» **ABOUT THIS TASK**
Take the listing below and print exactly the lines starting at the line containing "C204: 330nF (5V, GND) -> 330nF (5V, VBAT)" and ending at the line containing "D6: LED (A VCC, K", both ends included, and no others.

» **INPUT FOR THIS TASK**
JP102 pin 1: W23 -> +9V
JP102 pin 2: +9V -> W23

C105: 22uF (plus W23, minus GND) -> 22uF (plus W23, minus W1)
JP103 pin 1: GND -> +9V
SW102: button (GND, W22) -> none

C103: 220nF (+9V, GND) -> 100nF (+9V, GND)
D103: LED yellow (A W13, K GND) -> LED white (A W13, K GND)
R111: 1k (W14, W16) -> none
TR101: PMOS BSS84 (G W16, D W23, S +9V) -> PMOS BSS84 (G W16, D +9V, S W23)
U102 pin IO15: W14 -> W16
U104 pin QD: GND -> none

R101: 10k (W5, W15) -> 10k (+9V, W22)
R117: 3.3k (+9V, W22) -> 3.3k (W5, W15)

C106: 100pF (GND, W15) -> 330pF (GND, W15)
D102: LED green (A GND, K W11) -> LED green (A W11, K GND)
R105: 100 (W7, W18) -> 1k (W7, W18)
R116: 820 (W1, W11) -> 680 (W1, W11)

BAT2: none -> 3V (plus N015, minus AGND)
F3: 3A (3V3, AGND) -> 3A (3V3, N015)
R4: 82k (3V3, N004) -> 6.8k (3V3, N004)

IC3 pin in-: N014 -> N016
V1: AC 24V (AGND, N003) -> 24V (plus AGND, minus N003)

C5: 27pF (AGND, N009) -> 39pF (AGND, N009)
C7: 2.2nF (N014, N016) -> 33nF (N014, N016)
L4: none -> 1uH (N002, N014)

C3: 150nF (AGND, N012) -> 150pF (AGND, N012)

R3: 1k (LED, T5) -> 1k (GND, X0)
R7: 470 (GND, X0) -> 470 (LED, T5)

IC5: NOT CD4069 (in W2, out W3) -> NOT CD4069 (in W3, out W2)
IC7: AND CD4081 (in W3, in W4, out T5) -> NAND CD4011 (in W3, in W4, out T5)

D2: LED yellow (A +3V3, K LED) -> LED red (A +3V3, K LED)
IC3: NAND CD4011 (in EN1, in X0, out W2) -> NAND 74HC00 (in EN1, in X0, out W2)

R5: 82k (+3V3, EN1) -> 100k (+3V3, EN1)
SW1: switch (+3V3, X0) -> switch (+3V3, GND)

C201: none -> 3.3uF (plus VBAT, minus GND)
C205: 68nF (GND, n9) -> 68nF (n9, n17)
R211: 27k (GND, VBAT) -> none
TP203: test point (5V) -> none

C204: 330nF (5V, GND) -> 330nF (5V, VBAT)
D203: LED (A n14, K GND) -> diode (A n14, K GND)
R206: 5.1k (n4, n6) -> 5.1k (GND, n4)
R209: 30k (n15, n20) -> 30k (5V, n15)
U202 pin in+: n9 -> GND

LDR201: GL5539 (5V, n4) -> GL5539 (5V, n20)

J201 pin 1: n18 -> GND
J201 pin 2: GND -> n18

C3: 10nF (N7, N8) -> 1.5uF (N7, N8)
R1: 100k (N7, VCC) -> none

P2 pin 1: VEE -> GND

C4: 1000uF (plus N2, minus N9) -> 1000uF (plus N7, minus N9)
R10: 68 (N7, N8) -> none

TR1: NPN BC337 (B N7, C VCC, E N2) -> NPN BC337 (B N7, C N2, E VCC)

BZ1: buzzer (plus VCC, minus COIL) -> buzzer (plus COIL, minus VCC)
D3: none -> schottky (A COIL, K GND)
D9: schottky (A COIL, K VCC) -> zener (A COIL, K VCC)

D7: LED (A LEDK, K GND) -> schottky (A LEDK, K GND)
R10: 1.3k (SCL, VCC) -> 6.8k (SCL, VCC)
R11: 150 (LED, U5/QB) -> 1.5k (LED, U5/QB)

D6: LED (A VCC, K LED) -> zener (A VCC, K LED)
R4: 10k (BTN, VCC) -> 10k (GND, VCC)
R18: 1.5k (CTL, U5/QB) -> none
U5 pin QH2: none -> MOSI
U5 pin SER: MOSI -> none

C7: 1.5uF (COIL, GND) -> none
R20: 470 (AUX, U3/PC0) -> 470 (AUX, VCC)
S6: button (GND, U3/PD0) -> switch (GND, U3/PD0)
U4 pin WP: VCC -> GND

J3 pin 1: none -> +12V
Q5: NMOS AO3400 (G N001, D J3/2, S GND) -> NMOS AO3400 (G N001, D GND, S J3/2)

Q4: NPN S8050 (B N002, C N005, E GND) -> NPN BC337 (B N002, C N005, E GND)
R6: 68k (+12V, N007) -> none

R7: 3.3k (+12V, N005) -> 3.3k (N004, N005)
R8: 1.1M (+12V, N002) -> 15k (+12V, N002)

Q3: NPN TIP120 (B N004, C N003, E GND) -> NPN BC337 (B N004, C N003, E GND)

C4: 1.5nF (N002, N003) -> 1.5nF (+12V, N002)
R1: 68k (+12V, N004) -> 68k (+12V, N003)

» **ANSWER TO THIS TASK**
C204: 330nF (5V, GND) -> 330nF (5V, VBAT)
D203: LED (A n14, K GND) -> diode (A n14, K GND)
R206: 5.1k (n4, n6) -> 5.1k (GND, n4)
R209: 30k (n15, n20) -> 30k (5V, n15)
U202 pin in+: n9 -> GND

LDR201: GL5539 (5V, n4) -> GL5539 (5V, n20)

J201 pin 1: n18 -> GND
J201 pin 2: GND -> n18

C3: 10nF (N7, N8) -> 1.5uF (N7, N8)
R1: 100k (N7, VCC) -> none

P2 pin 1: VEE -> GND

C4: 1000uF (plus N2, minus N9) -> 1000uF (plus N7, minus N9)
R10: 68 (N7, N8) -> none

TR1: NPN BC337 (B N7, C VCC, E N2) -> NPN BC337 (B N7, C N2, E VCC)

BZ1: buzzer (plus VCC, minus COIL) -> buzzer (plus COIL, minus VCC)
D3: none -> schottky (A COIL, K GND)
D9: schottky (A COIL, K VCC) -> zener (A COIL, K VCC)

D7: LED (A LEDK, K GND) -> schottky (A LEDK, K GND)
R10: 1.3k (SCL, VCC) -> 6.8k (SCL, VCC)
R11: 150 (LED, U5/QB) -> 1.5k (LED, U5/QB)

D6: LED (A VCC, K LED) -> zener (A VCC, K LED)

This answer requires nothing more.